▸ **Work instructions**: Every line of the records below from the line with "(448, 404) = (222, 255): white" up to and including the line with "(606, 449) = (276, 158): white" must be reproduced exactly, and no line outside that range.

▸ **Supplied records**:

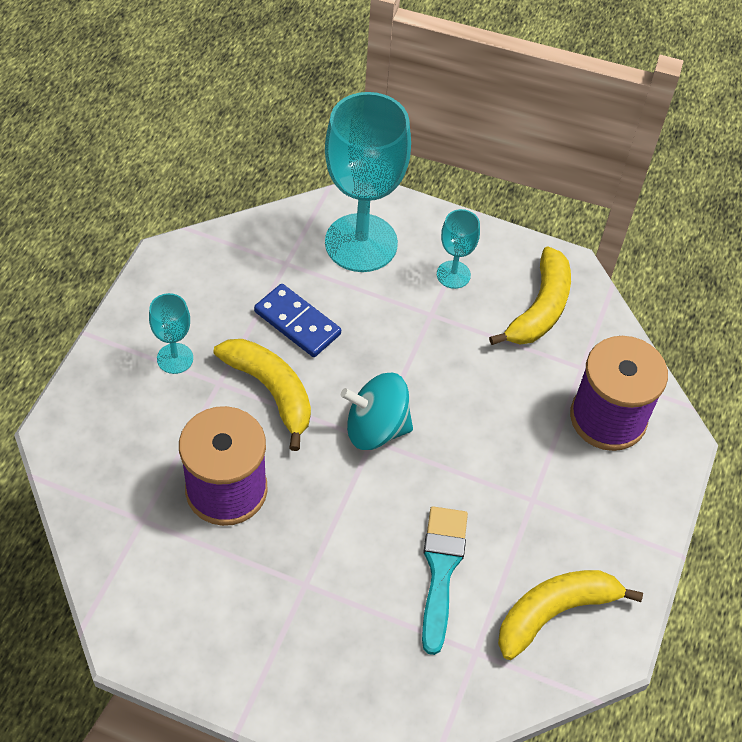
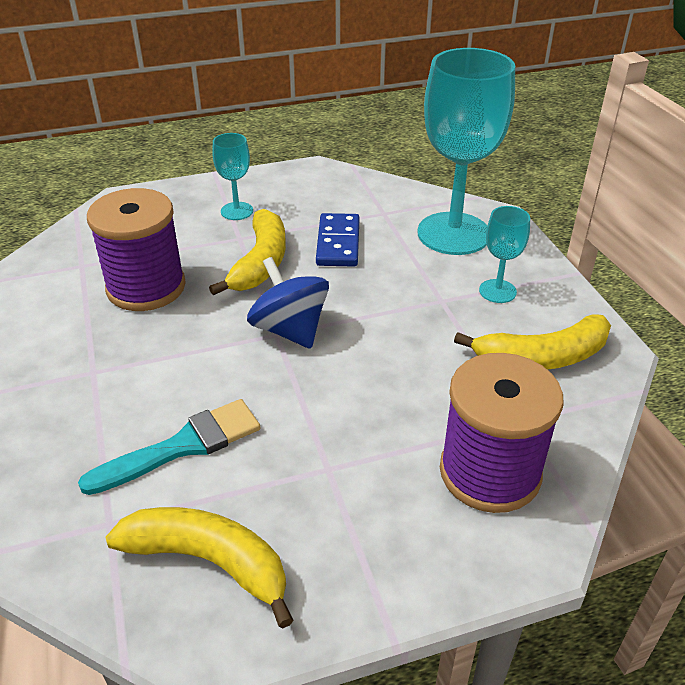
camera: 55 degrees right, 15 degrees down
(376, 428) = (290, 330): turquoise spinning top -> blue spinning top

--

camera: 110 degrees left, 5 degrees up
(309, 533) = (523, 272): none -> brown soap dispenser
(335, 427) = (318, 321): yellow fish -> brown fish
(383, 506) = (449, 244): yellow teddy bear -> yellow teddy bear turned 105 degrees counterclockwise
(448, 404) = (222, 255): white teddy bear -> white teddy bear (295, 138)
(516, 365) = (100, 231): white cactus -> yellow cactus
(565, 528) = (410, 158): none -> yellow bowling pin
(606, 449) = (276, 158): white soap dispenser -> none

▸ **Task solution**:
(448, 404) = (222, 255): white teddy bear -> white teddy bear (295, 138)
(516, 365) = (100, 231): white cactus -> yellow cactus
(565, 528) = (410, 158): none -> yellow bowling pin
(606, 449) = (276, 158): white soap dispenser -> none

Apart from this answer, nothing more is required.